BEGIN
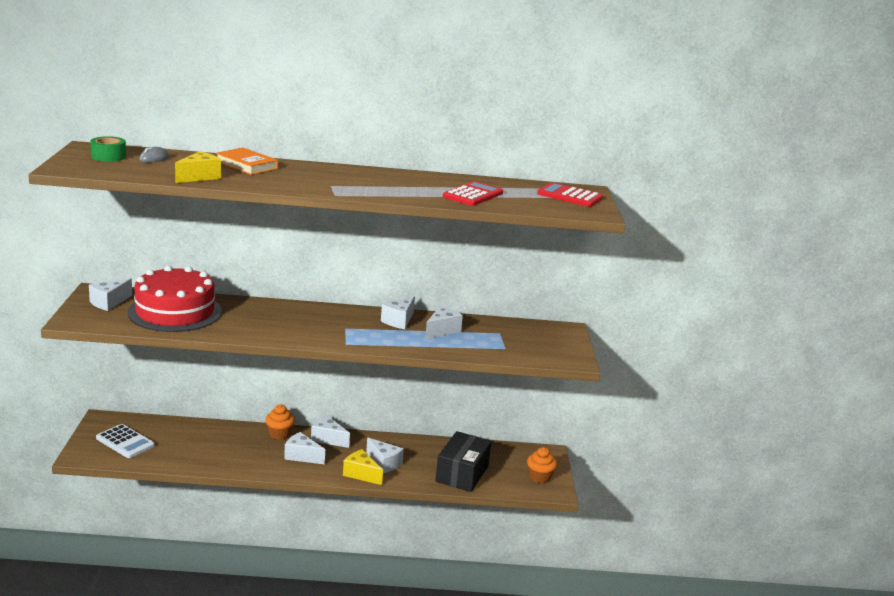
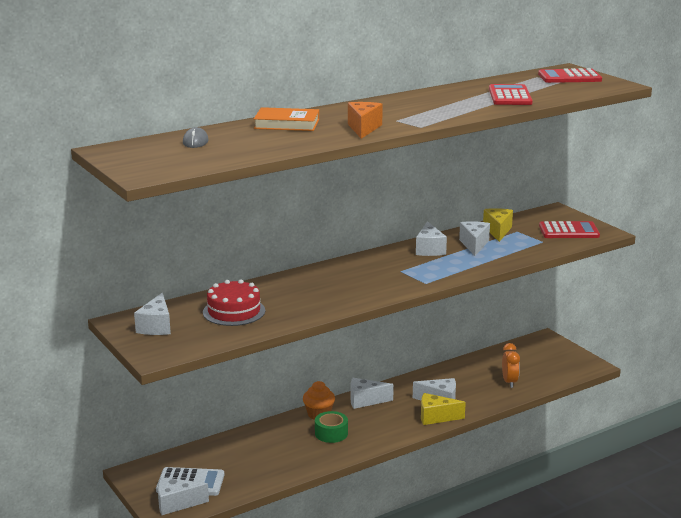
camera: 30 degrees left, 0 degrees up
(108, 156) = (151, 152): green tape -> green tape (331, 433)
(175, 312) = (234, 311): red cake -> red cake, size x0.59
(199, 177) = (280, 145): yellow cheese -> yellow cheese (498, 231)
(290, 184) = (363, 128): none -> orange cheese
(302, 456) = (366, 424): white cheese -> white cheese (176, 504)
(462, 474) = (509, 382): black box -> orange clock
(539, 477) = (566, 360): orange cupcake -> none
(545, 348) = (569, 231): none -> red calculator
END
- _EXERCISE AIM_
Give the number of lines in the data that include the string "none", please, and nothing else.

- _TASK RESPONSE_
3